┌─ DATA FOR ANALYSIS

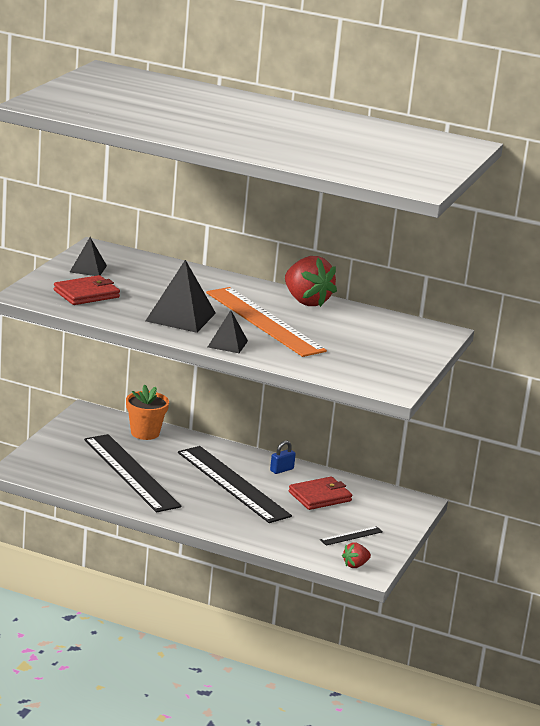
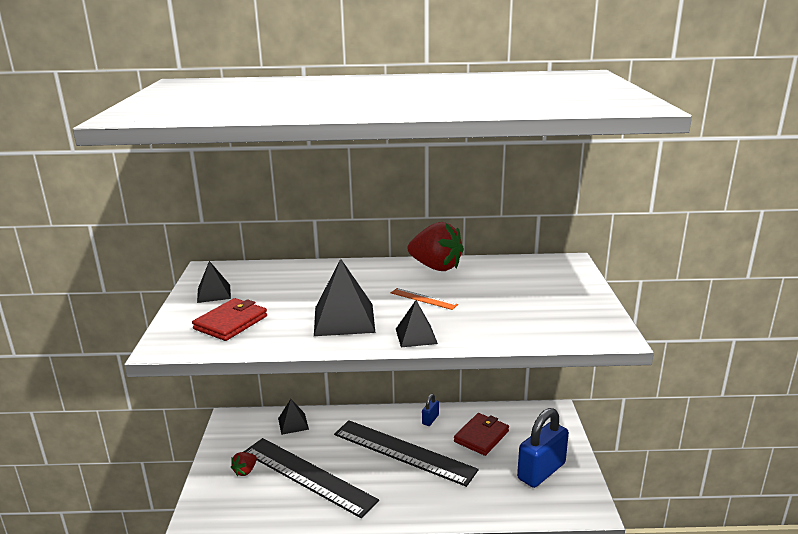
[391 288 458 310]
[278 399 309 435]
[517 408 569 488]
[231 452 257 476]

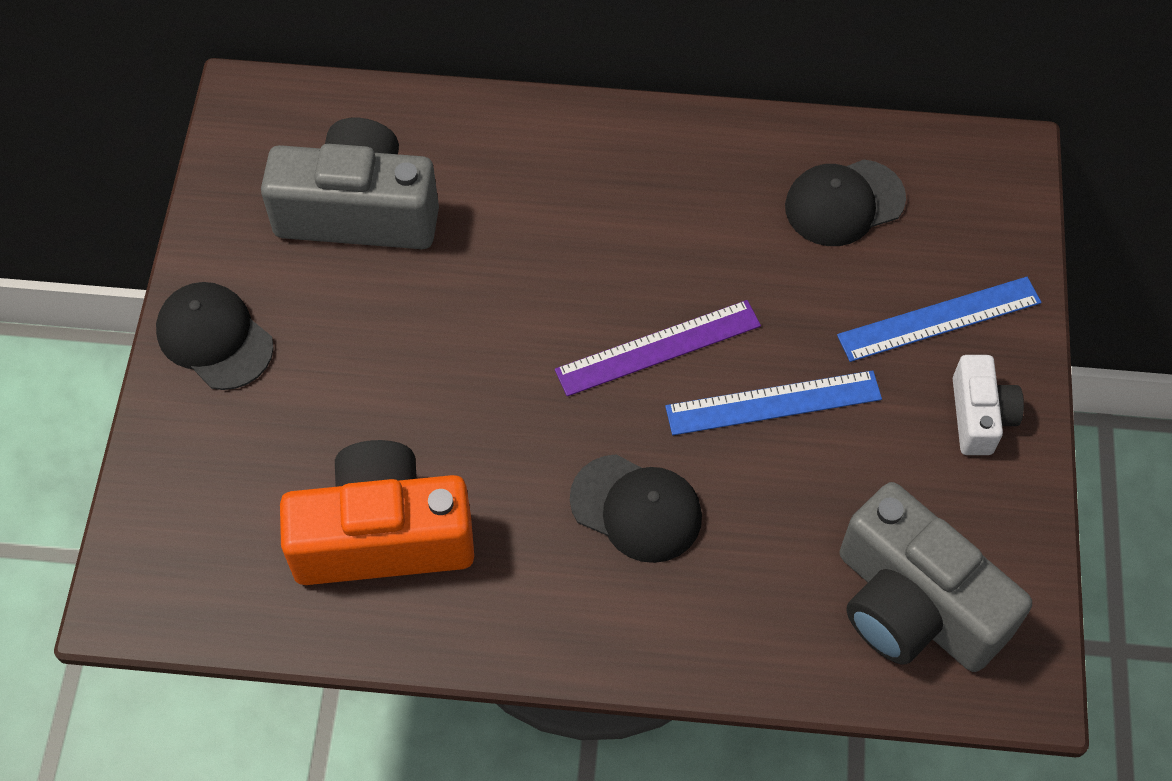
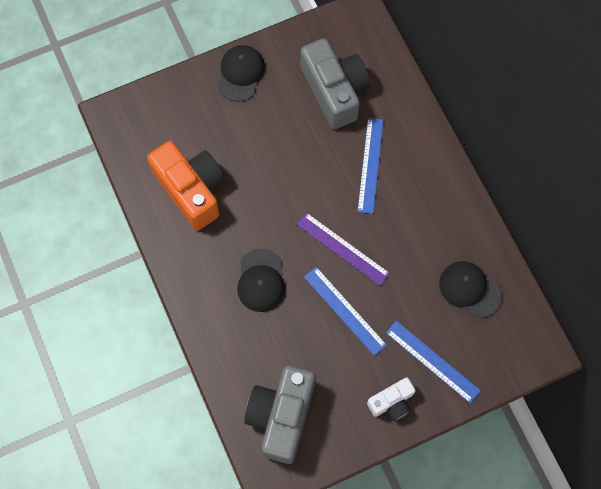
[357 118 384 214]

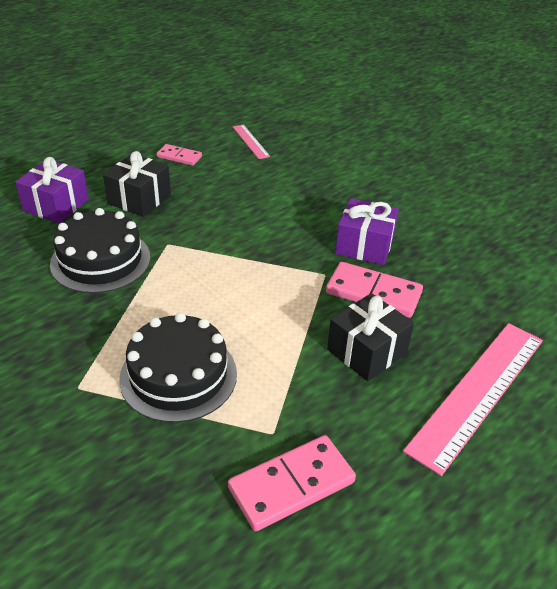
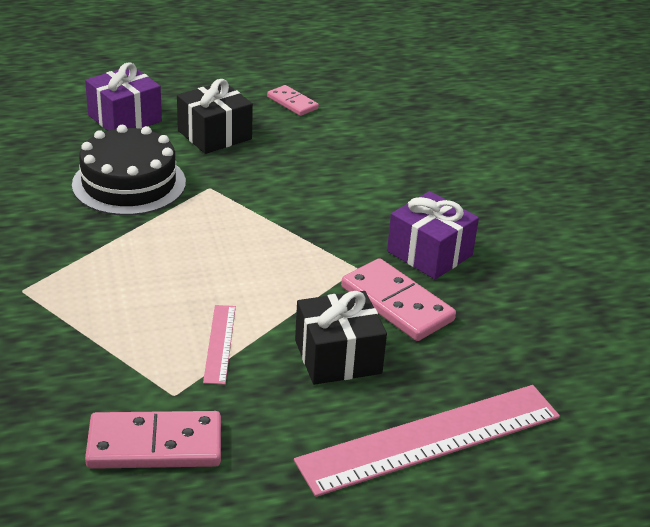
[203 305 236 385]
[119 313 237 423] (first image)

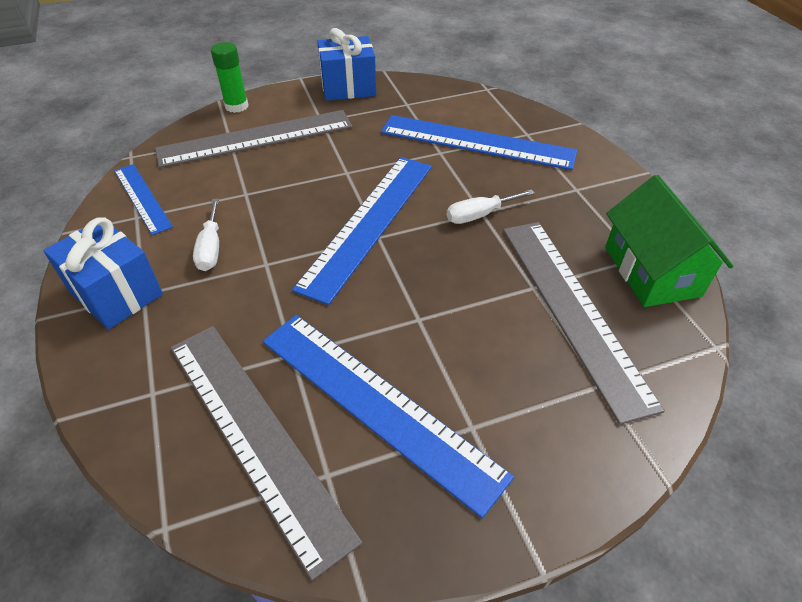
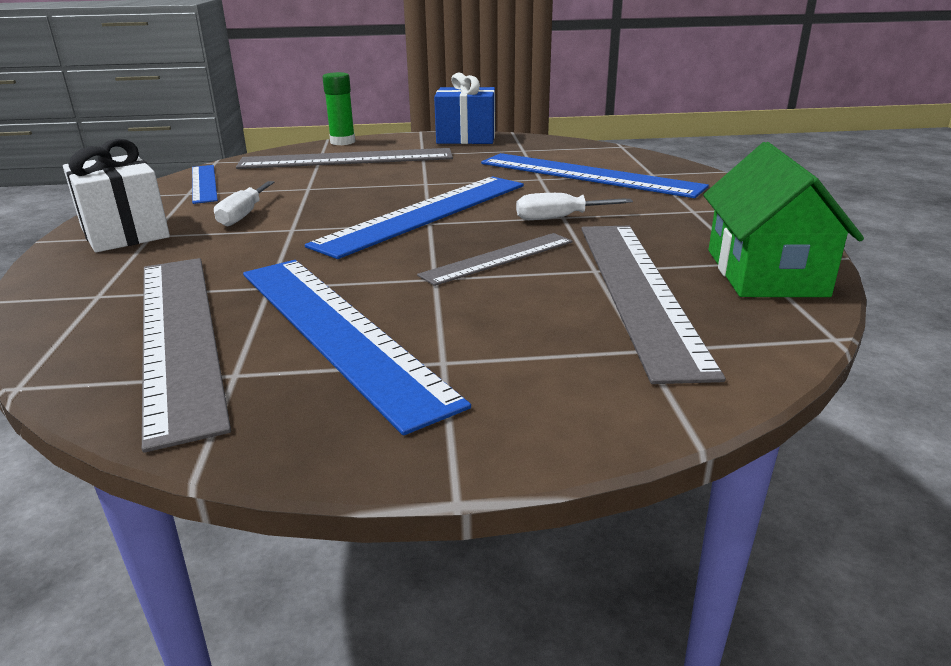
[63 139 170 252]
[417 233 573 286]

└─

§ WHAT TO DO:
Leaving all pictures aside, print exactly the lines from the one that contains "[119 313 237 423] (first image)" through the last line of the data above, inclusive.

§ RESULT OF THE TASK:
[119 313 237 423] (first image)

[63 139 170 252]
[417 233 573 286]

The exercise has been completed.